### What this task involves
Using the records underneath, tally the lines where the word "none" appears and please give only the count.

### Source data
##############################

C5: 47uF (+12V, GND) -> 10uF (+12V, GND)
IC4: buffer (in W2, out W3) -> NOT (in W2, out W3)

##############################

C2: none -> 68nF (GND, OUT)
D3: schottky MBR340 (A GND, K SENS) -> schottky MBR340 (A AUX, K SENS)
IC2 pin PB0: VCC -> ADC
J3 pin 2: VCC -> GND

##############################

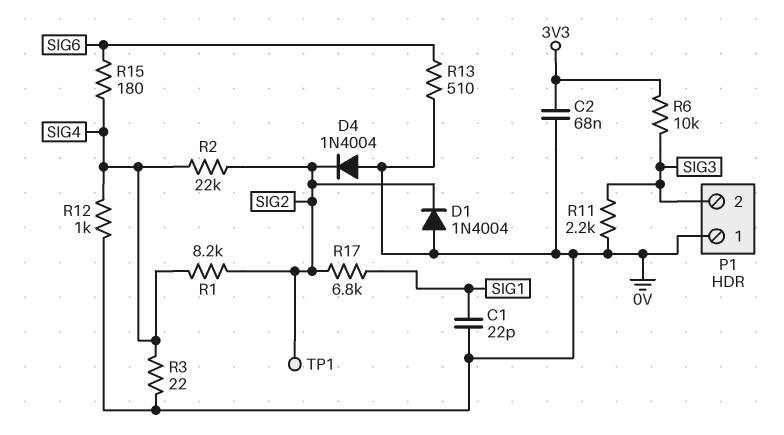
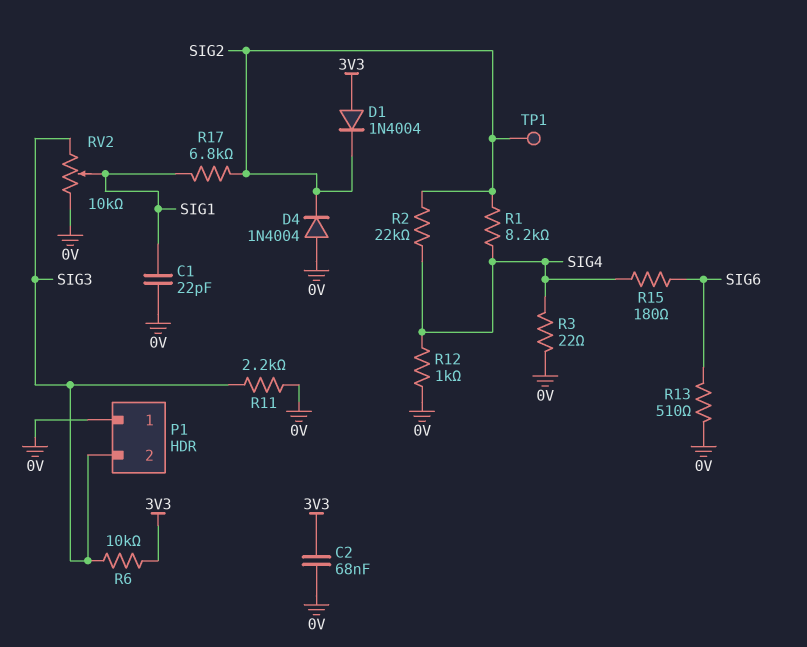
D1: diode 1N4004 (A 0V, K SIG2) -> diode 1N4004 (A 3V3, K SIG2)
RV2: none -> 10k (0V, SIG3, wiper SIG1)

##############################

### Exercise output
2